┌─ Information

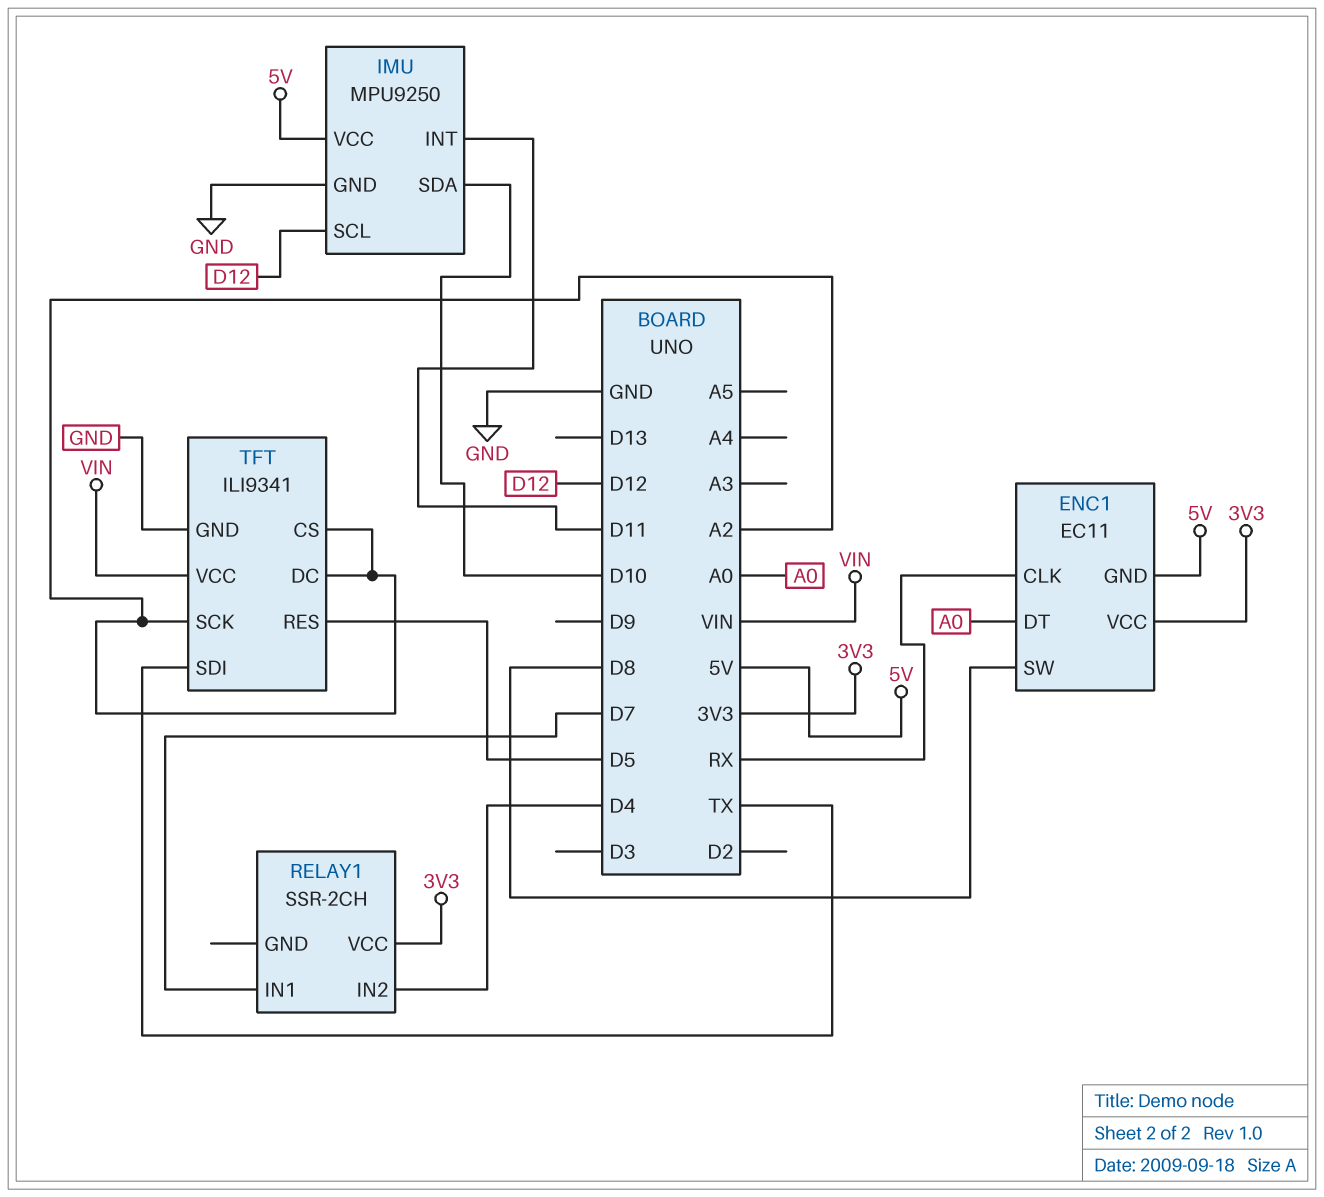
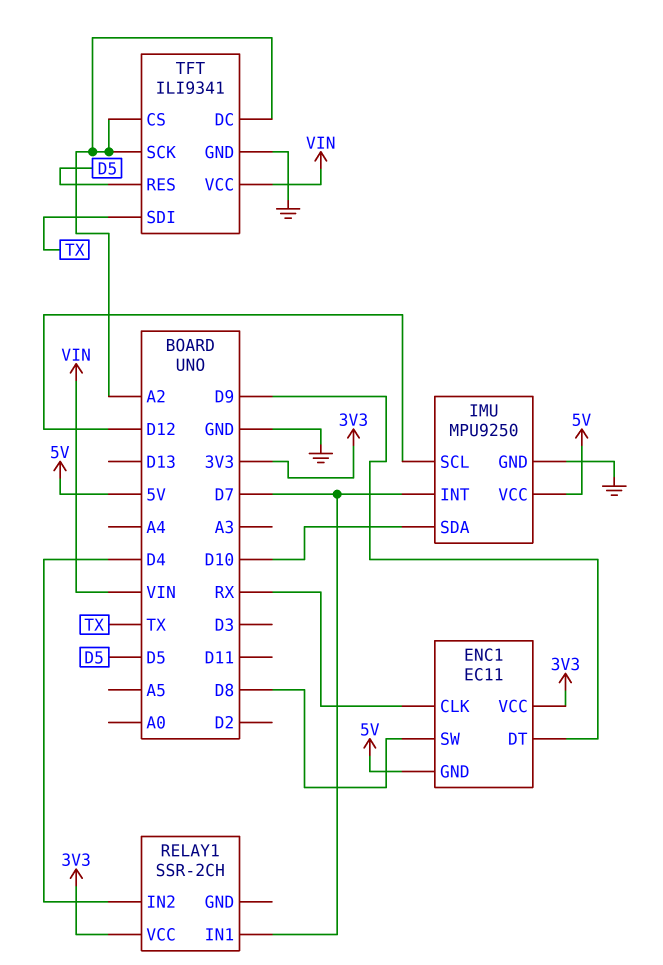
ENC1 pin DT: A0 -> D9
IMU pin INT: D11 -> D7

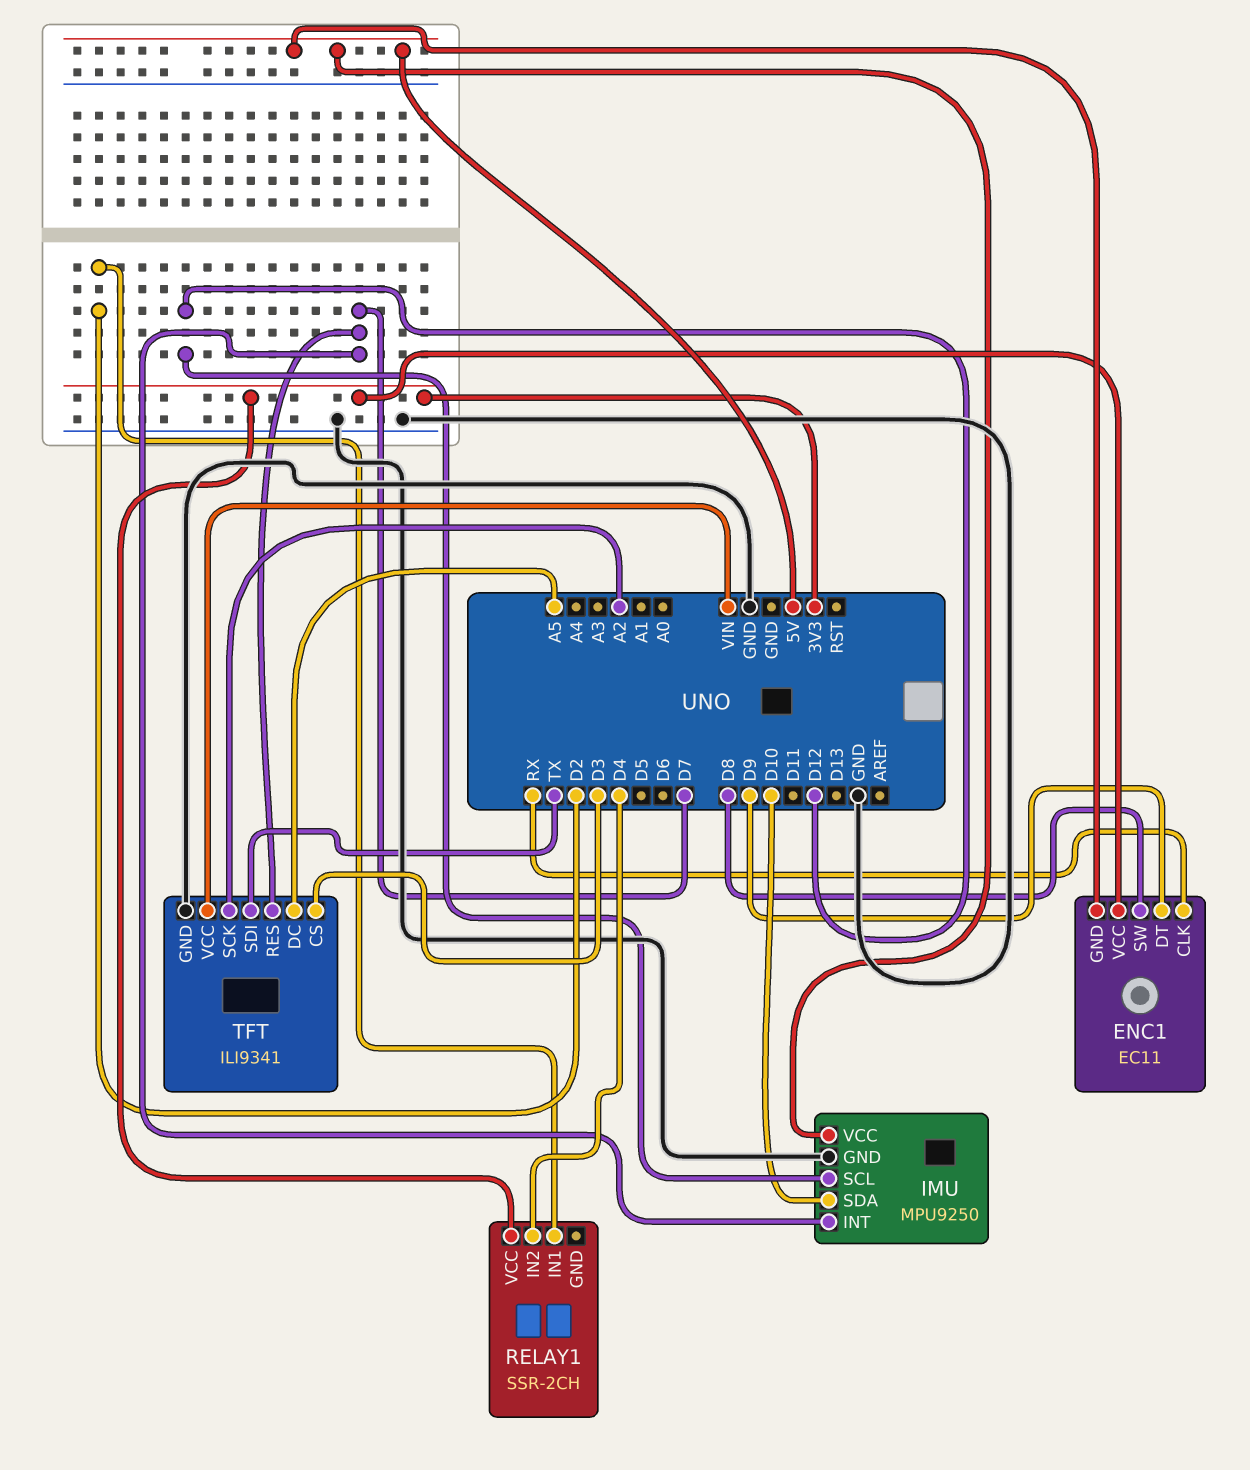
RELAY1 pin IN1: D7 -> D2
TFT pin CS: A2 -> D3
TFT pin DC: A2 -> A5
TFT pin RES: D5 -> D7

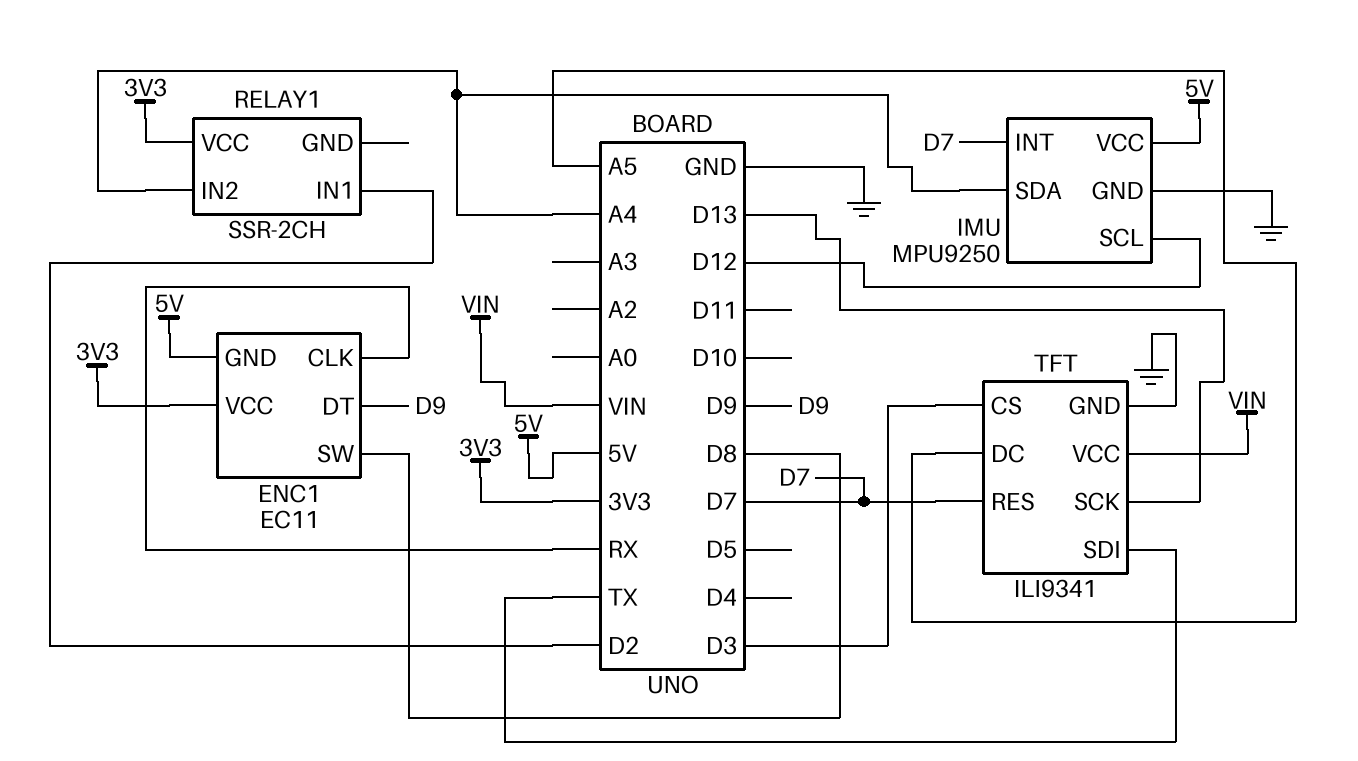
IMU pin SDA: D10 -> A4
RELAY1 pin IN2: D4 -> A4
TFT pin SCK: A2 -> D13

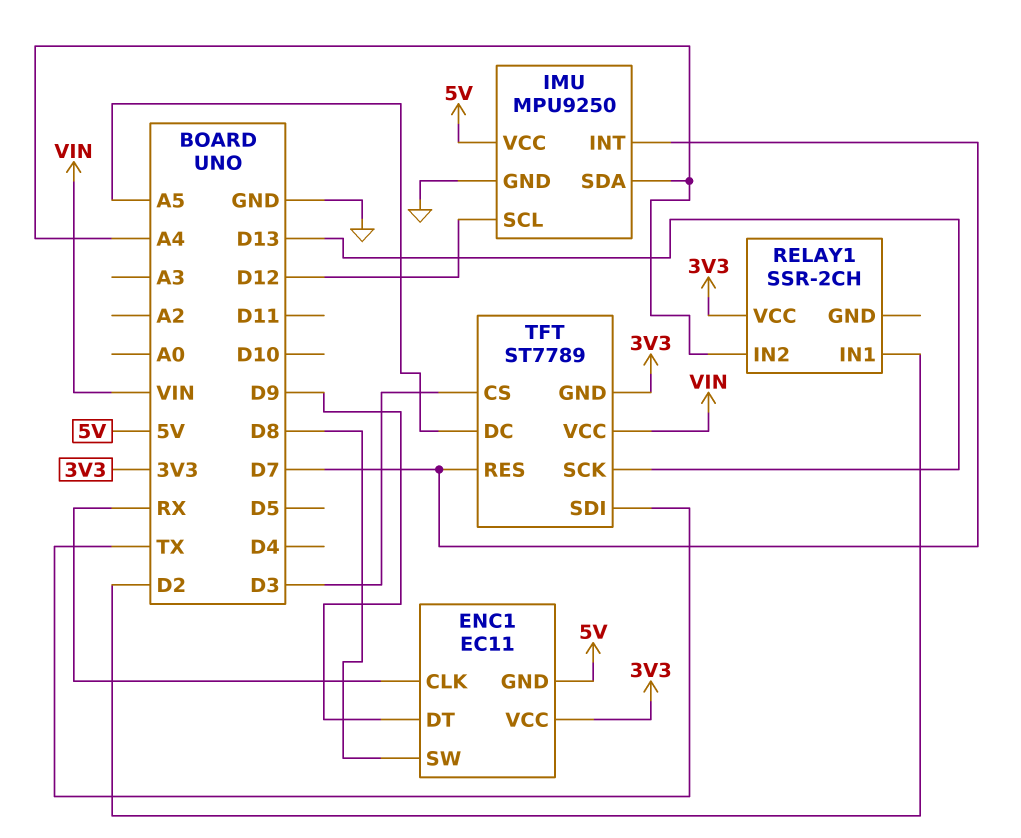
TFT: ILI9341 -> ST7789
TFT pin GND: GND -> 3V3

└─

Work to complete
Would you output, word for word, only the lines running from the line with "IMU pin INT: D11 -> D7" to the end of the listing above, both ends included, with no pictures?

Solution to the problem
IMU pin INT: D11 -> D7

RELAY1 pin IN1: D7 -> D2
TFT pin CS: A2 -> D3
TFT pin DC: A2 -> A5
TFT pin RES: D5 -> D7

IMU pin SDA: D10 -> A4
RELAY1 pin IN2: D4 -> A4
TFT pin SCK: A2 -> D13

TFT: ILI9341 -> ST7789
TFT pin GND: GND -> 3V3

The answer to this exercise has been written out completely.